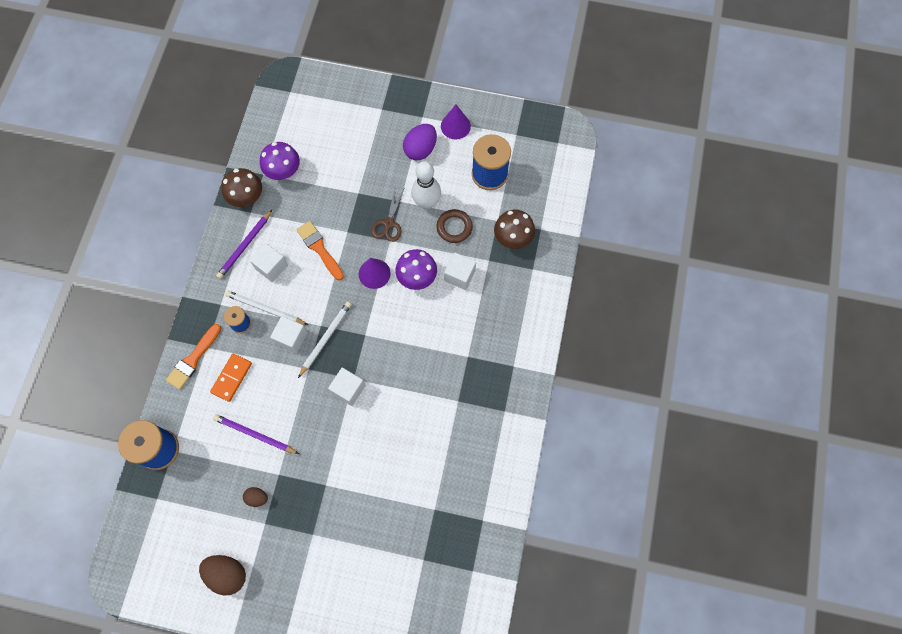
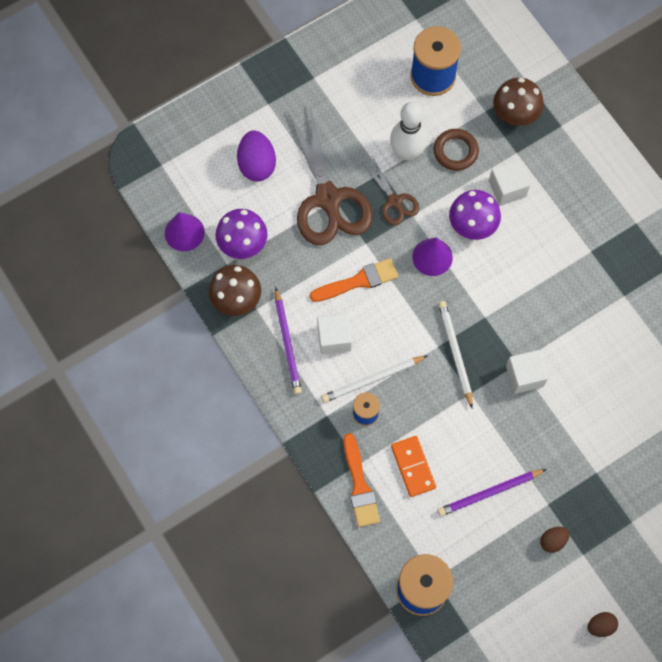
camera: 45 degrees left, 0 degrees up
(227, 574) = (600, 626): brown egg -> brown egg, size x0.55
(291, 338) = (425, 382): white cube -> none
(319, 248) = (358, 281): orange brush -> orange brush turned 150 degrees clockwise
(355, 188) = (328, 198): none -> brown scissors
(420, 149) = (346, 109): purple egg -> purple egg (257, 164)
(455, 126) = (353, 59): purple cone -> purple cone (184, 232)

◆ ◆ ◆

**AIM OF THE EXERCISE:**
A count is needed of the lines in this data that contain "brown"; give the number and no other text.

**SOLVED PROBLEM:**
2